[Problem] Without the pictures, copy all of the data exactly.

===== Information provided

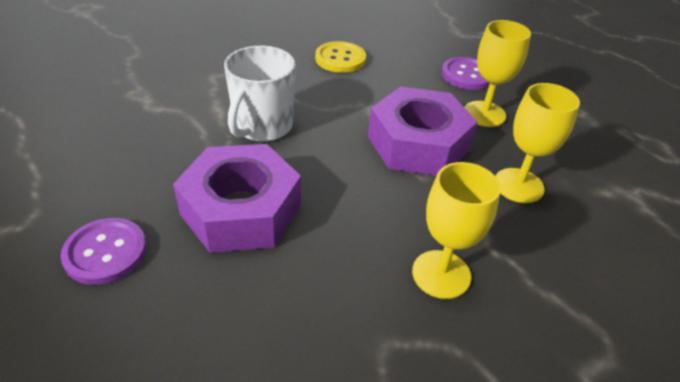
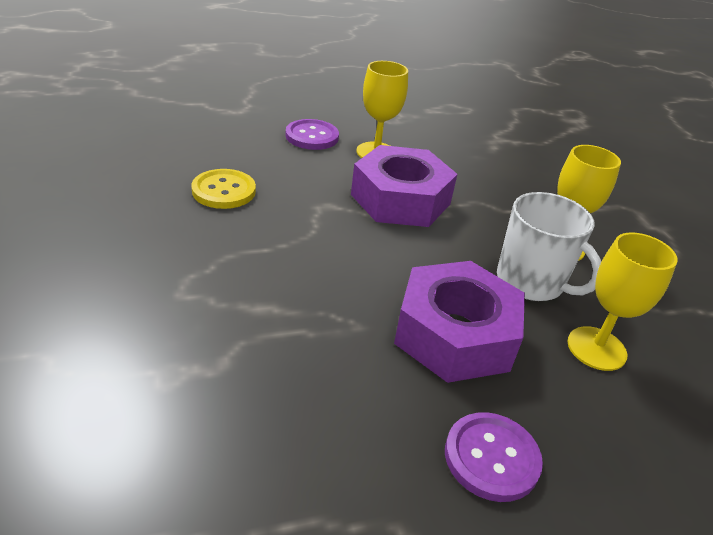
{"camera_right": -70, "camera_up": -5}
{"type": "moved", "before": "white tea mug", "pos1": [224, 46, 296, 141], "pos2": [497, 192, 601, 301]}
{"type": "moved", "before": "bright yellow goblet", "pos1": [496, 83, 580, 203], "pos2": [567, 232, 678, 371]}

==========

[Answer to this exercise]
{"camera_right": -70, "camera_up": -5}
{"type": "moved", "before": "white tea mug", "pos1": [224, 46, 296, 141], "pos2": [497, 192, 601, 301]}
{"type": "moved", "before": "bright yellow goblet", "pos1": [496, 83, 580, 203], "pos2": [567, 232, 678, 371]}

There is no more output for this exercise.